(TASK ITEM) Please reproduce the entries below exactly, leaving the pictures out.

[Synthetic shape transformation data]
____

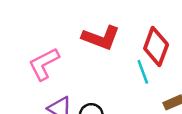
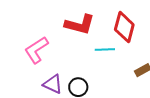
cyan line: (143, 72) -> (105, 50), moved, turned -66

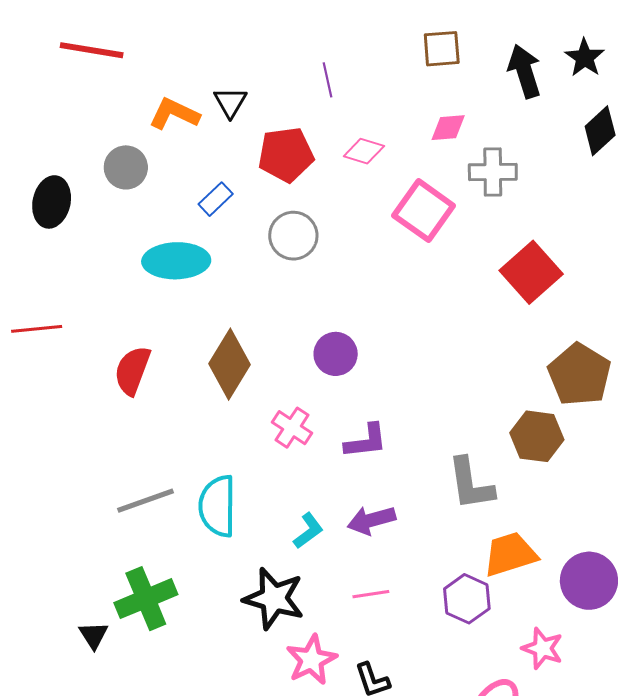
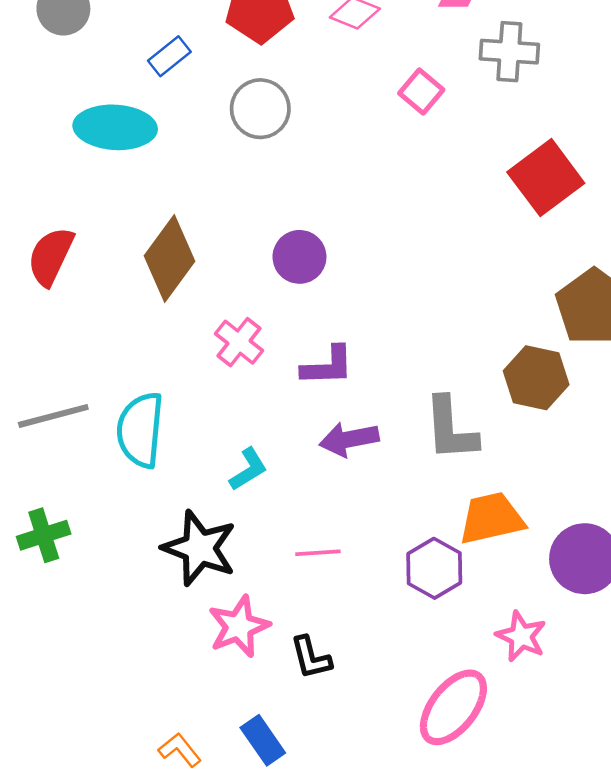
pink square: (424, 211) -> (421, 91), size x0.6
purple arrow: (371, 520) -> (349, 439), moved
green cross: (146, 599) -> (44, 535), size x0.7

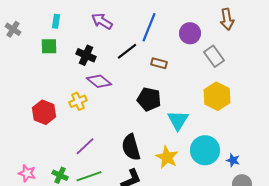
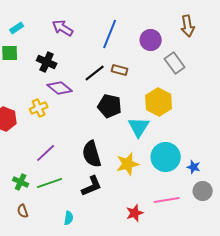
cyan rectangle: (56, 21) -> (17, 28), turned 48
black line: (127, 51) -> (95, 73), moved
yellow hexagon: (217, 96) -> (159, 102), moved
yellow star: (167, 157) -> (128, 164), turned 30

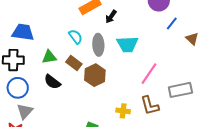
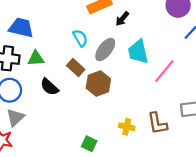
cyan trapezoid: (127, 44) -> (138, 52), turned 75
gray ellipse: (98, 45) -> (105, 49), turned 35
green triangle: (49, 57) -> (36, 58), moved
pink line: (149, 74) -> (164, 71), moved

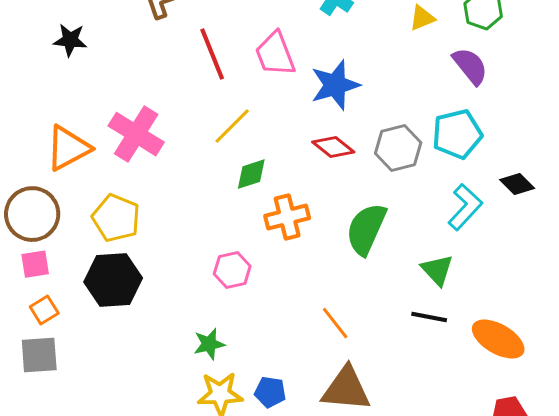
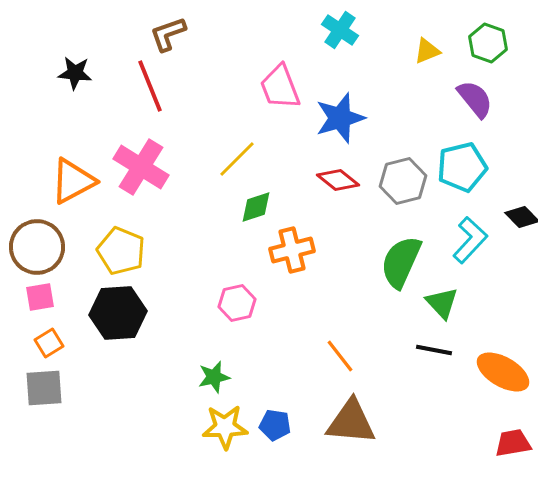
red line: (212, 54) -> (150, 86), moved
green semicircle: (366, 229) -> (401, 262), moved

____

(SOLUTION TO THE PROBLEM)
cyan line: (143, 72) -> (105, 50), moved, turned -66

pink square: (424, 211) -> (421, 91), size x0.6
purple arrow: (371, 520) -> (349, 439), moved
green cross: (146, 599) -> (44, 535), size x0.7

cyan rectangle: (56, 21) -> (17, 28), turned 48
black line: (127, 51) -> (95, 73), moved
yellow hexagon: (217, 96) -> (159, 102), moved
yellow star: (167, 157) -> (128, 164), turned 30

cyan trapezoid: (127, 44) -> (138, 52), turned 75
gray ellipse: (98, 45) -> (105, 49), turned 35
green triangle: (49, 57) -> (36, 58), moved
pink line: (149, 74) -> (164, 71), moved

red line: (212, 54) -> (150, 86), moved
green semicircle: (366, 229) -> (401, 262), moved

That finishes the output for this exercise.